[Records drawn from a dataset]
┌──
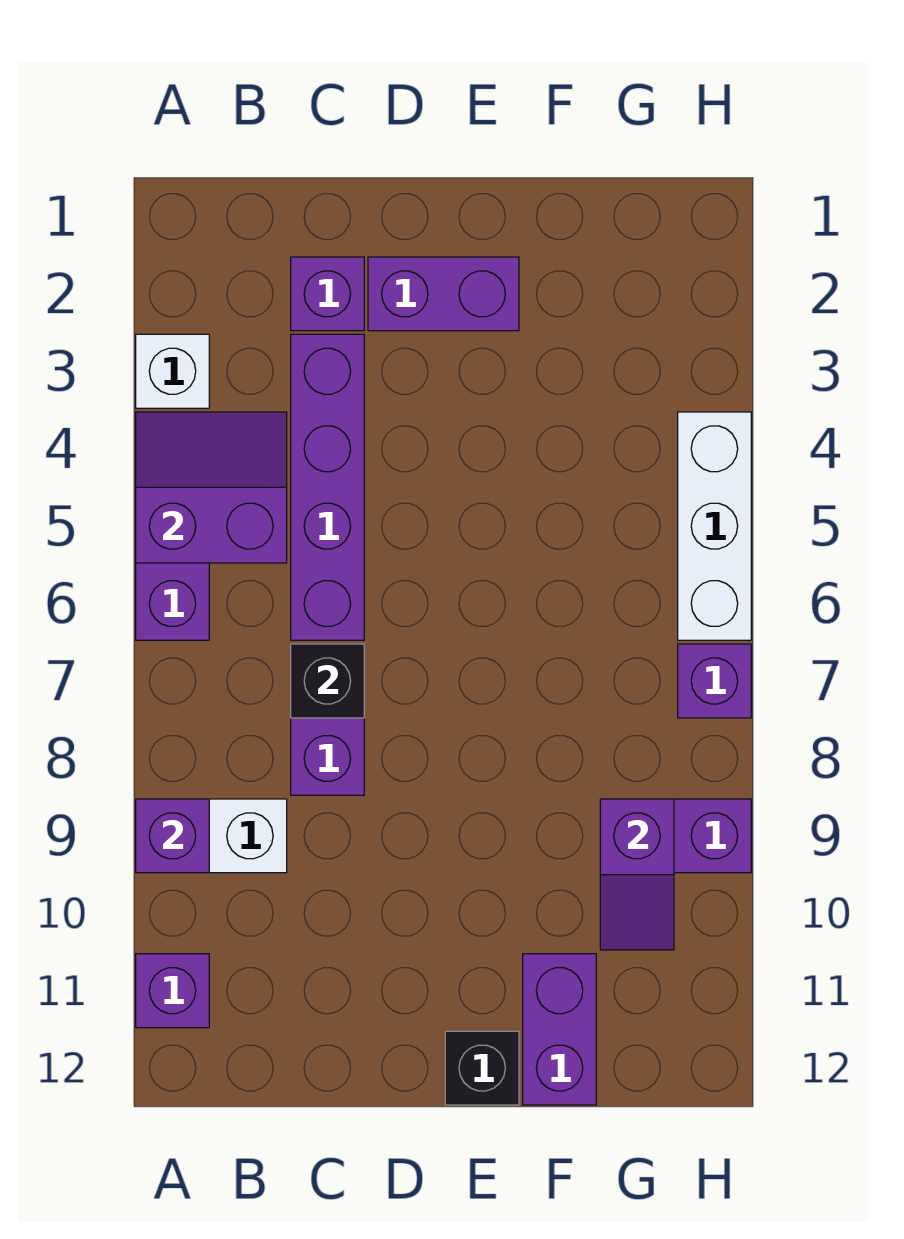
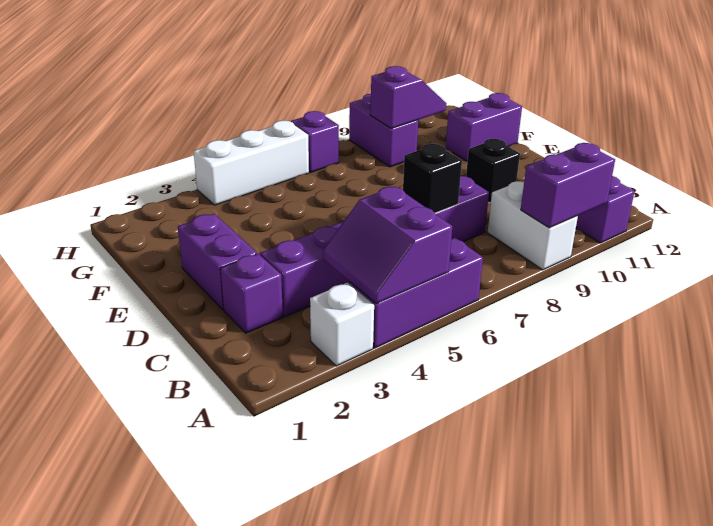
purple 1x1 brick [136,799,209,873] -> purple 1x2 brick [521,143,615,228]
black 1x1 brick [445,1031,519,1105] -> black 1x1 brick moved to [466,139,520,203]

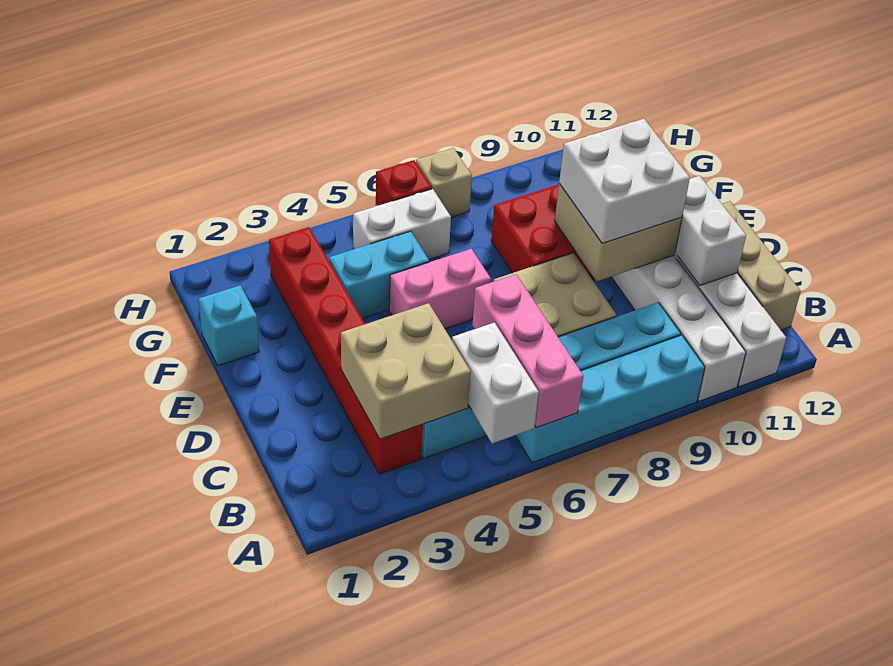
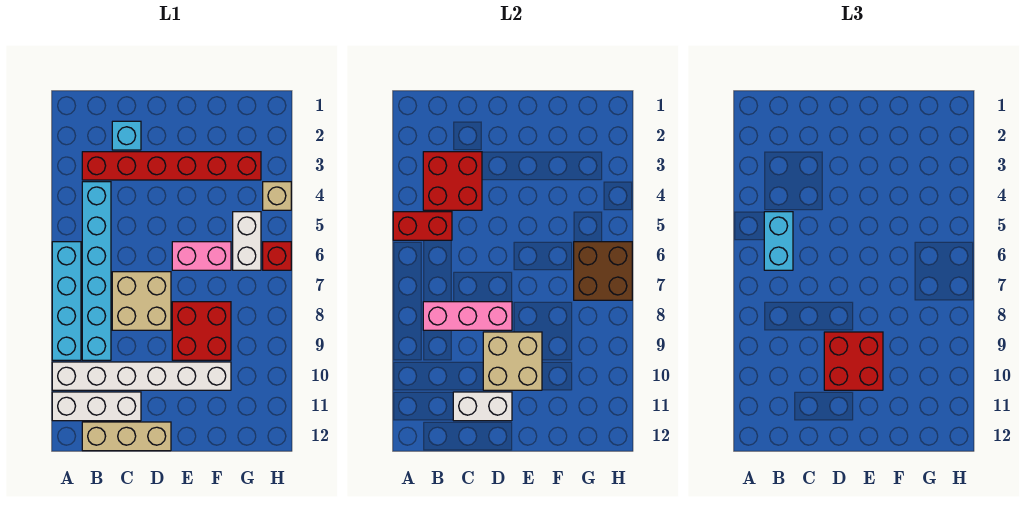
white 1x2 brick [452,323,539,443] -> red 1x2 brick [393,212,452,240]
pink 1x3 brick [472,274,583,427] -> pink 1x3 brick moved to [423,302,512,330]
tan 2x2 brick [341,303,471,439] -> red 2x2 brick [423,152,482,210]
white 2x2 brick [559,119,690,244] -> red 2x2 brick [824,332,883,390]
pink 1x2 brick [389,249,491,329] -> pink 1x2 brick turned to [172,242,231,270]
cyan 1x1 brick [198,285,259,366] -> cyan 1x1 brick moved to [112,121,141,150]
cyan 1x2 brick [329,231,429,318] -> cyan 1x2 brick moved to [764,212,793,270]
none -> brown 2x2 brick [574,242,632,300]
tan 1x1 brick [416,148,472,217] -> tan 1x1 brick moved to [263,182,291,210]

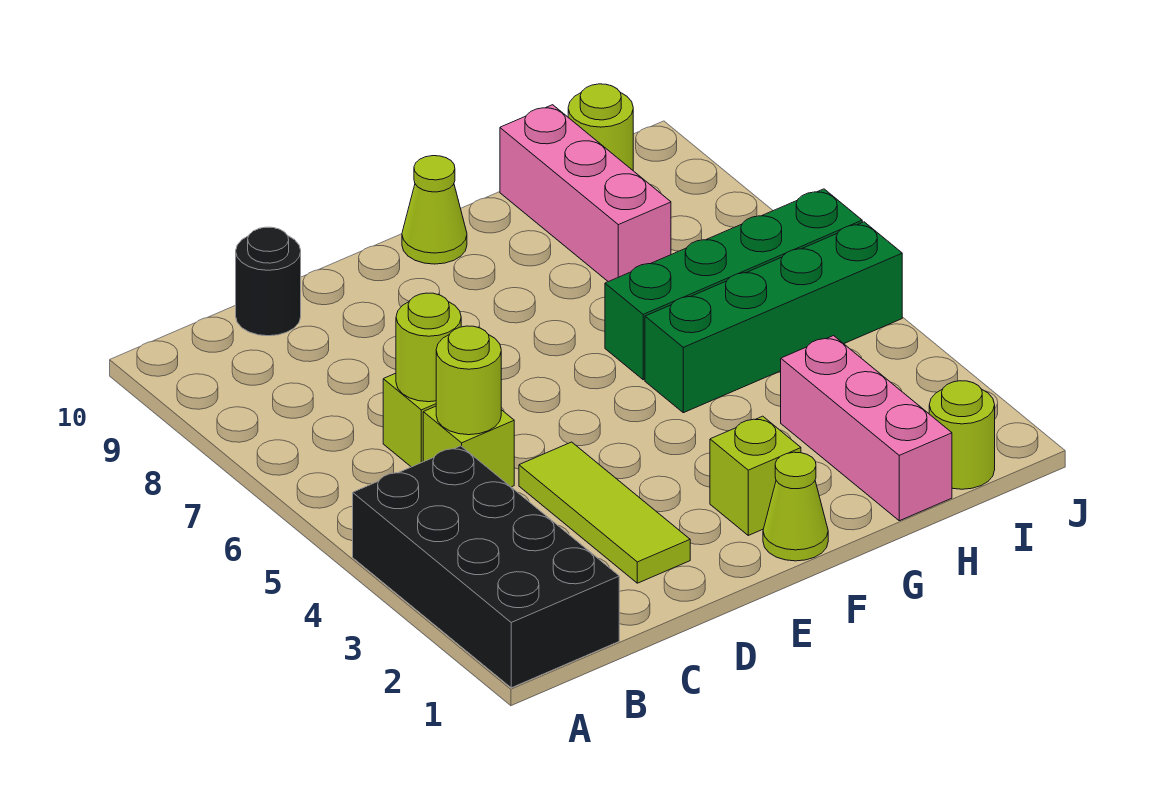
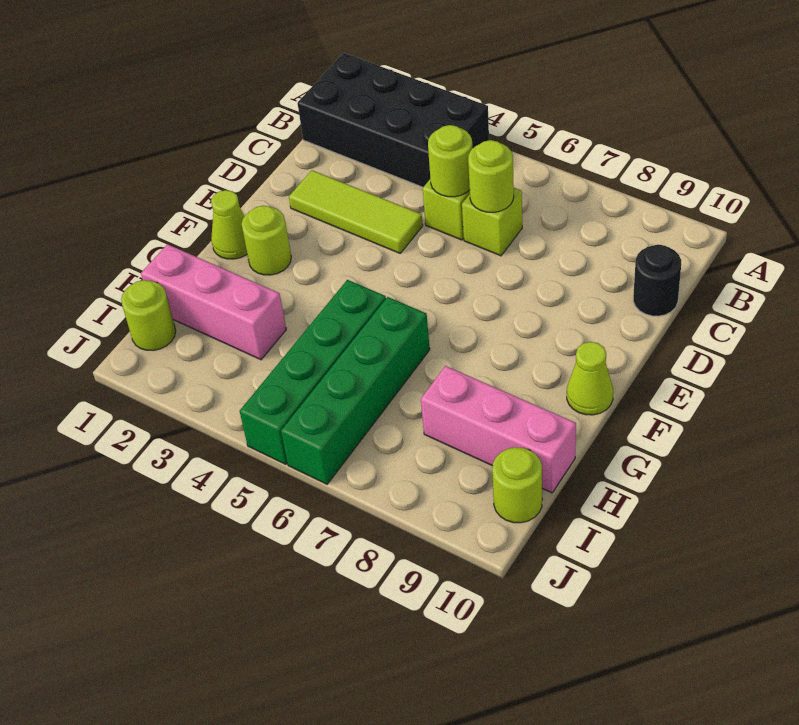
lime 1x1 brick [710,416,801,535] -> lime 1x1 round brick [242,206,291,275]

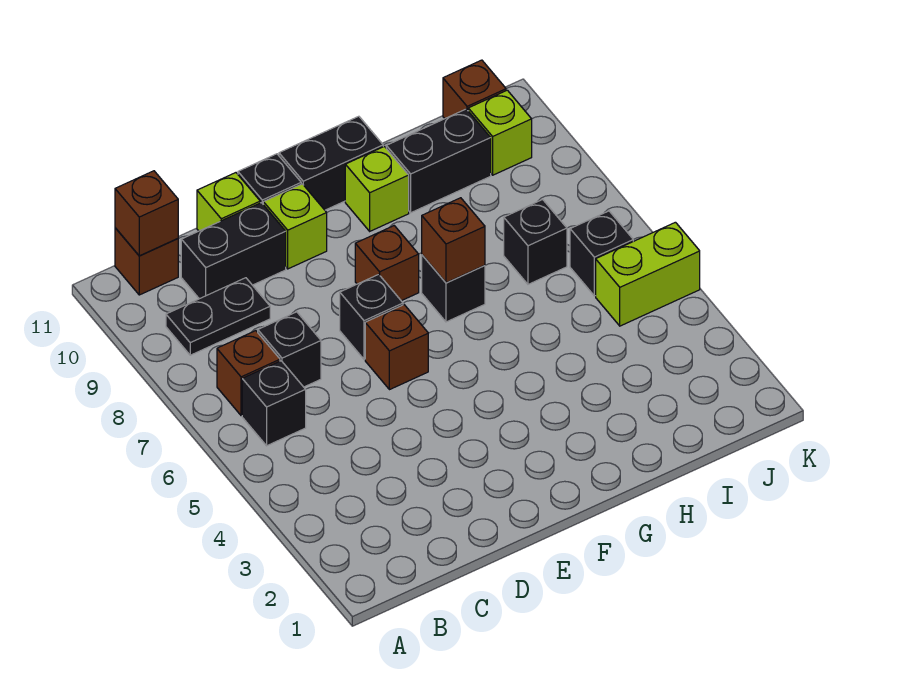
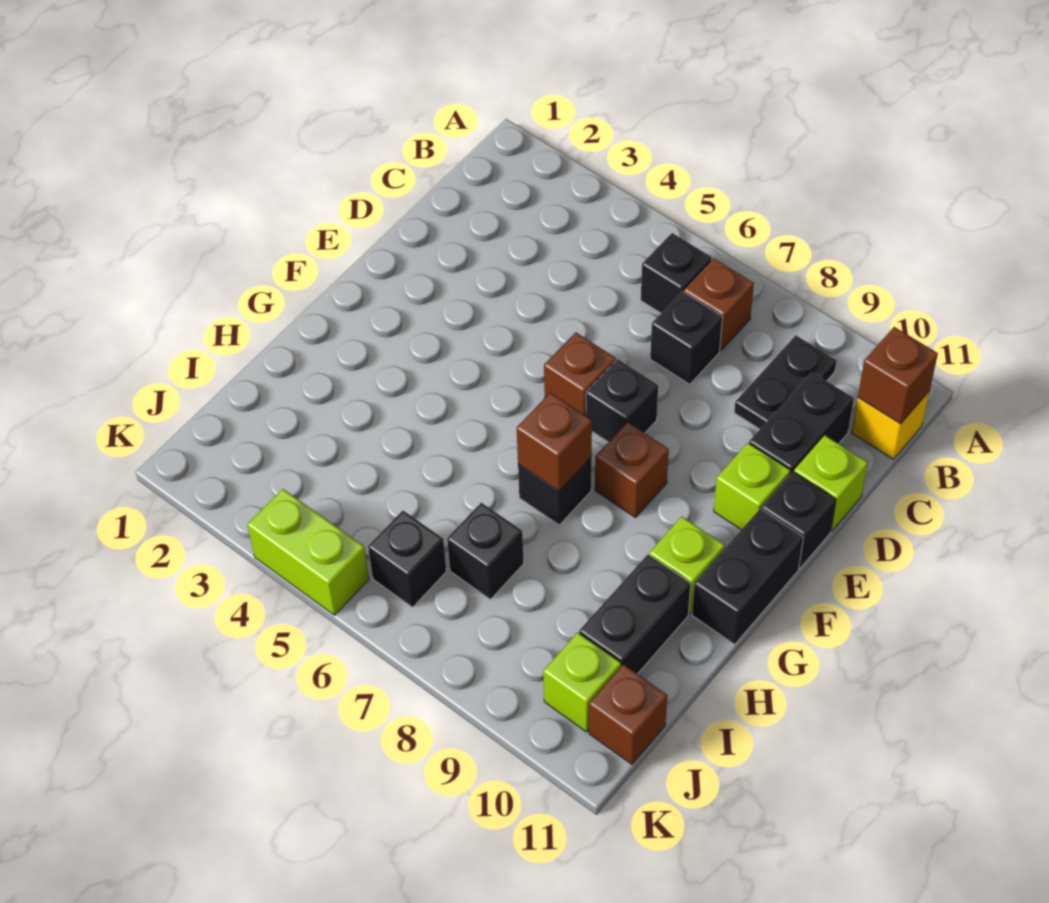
brown 1x1 brick [115,228,178,295] -> yellow 1x1 brick [852,391,930,459]
lime 1x2 brick [596,222,700,326] -> lime 1x2 brick turned to [247,489,369,615]

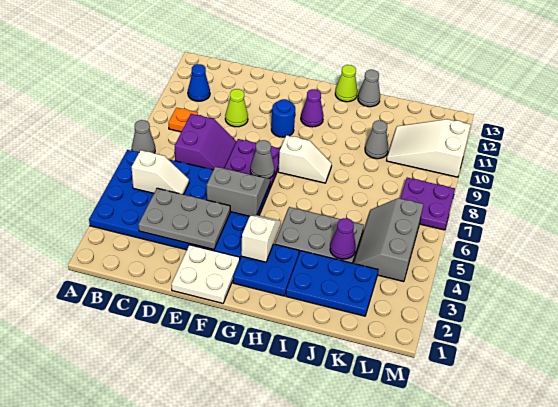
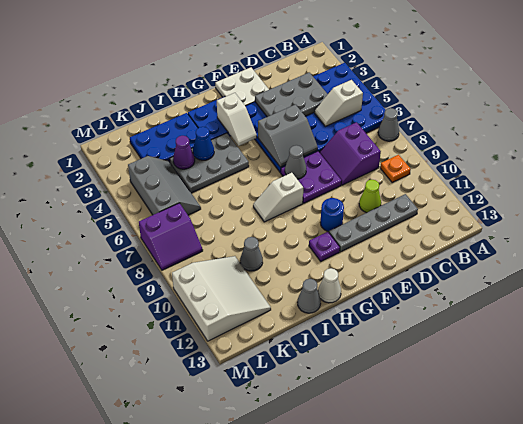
blue 1x1 cone [188,64,210,101] -> blue 1x1 cone moved to [193,127,214,160]
none -> grey 1x4 plate [329,194,418,252]
purple 1x1 cone [301,89,324,127] -> purple 1x1 plate [309,232,340,261]
lime 1x1 cone [335,65,358,102] -> white 1x1 cone [318,268,341,303]
white 2x3 slope [387,119,470,177] -> white 3x3 slope [172,256,271,341]
purple 2x2 plate [400,178,455,230] -> purple 2x2 slope [139,203,203,270]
└──
# [Activity]
Make a verbatim copy of all the entries and strip out the pictures.

# [Task output]
purple 1x1 brick [136,799,209,873] -> purple 1x2 brick [521,143,615,228]
black 1x1 brick [445,1031,519,1105] -> black 1x1 brick moved to [466,139,520,203]

white 1x2 brick [452,323,539,443] -> red 1x2 brick [393,212,452,240]
pink 1x3 brick [472,274,583,427] -> pink 1x3 brick moved to [423,302,512,330]
tan 2x2 brick [341,303,471,439] -> red 2x2 brick [423,152,482,210]
white 2x2 brick [559,119,690,244] -> red 2x2 brick [824,332,883,390]
pink 1x2 brick [389,249,491,329] -> pink 1x2 brick turned to [172,242,231,270]
cyan 1x1 brick [198,285,259,366] -> cyan 1x1 brick moved to [112,121,141,150]
cyan 1x2 brick [329,231,429,318] -> cyan 1x2 brick moved to [764,212,793,270]
none -> brown 2x2 brick [574,242,632,300]
tan 1x1 brick [416,148,472,217] -> tan 1x1 brick moved to [263,182,291,210]

lime 1x1 brick [710,416,801,535] -> lime 1x1 round brick [242,206,291,275]

brown 1x1 brick [115,228,178,295] -> yellow 1x1 brick [852,391,930,459]
lime 1x2 brick [596,222,700,326] -> lime 1x2 brick turned to [247,489,369,615]

blue 1x1 cone [188,64,210,101] -> blue 1x1 cone moved to [193,127,214,160]
none -> grey 1x4 plate [329,194,418,252]
purple 1x1 cone [301,89,324,127] -> purple 1x1 plate [309,232,340,261]
lime 1x1 cone [335,65,358,102] -> white 1x1 cone [318,268,341,303]
white 2x3 slope [387,119,470,177] -> white 3x3 slope [172,256,271,341]
purple 2x2 plate [400,178,455,230] -> purple 2x2 slope [139,203,203,270]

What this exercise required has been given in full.